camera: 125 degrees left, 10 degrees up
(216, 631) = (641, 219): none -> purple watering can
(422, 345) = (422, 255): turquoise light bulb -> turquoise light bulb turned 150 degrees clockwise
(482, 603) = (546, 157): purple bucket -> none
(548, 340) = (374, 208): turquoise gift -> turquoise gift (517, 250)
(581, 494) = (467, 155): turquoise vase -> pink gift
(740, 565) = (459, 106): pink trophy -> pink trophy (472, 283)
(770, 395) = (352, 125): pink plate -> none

────

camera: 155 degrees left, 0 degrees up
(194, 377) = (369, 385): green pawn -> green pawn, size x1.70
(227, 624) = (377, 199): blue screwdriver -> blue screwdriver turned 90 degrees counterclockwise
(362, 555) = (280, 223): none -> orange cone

────

Work instruction:
Using the records above, copy every line that has the word "turquoise" in it.

Task result:
(422, 345) = (422, 255): turquoise light bulb -> turquoise light bulb turned 150 degrees clockwise
(548, 340) = (374, 208): turquoise gift -> turquoise gift (517, 250)
(581, 494) = (467, 155): turquoise vase -> pink gift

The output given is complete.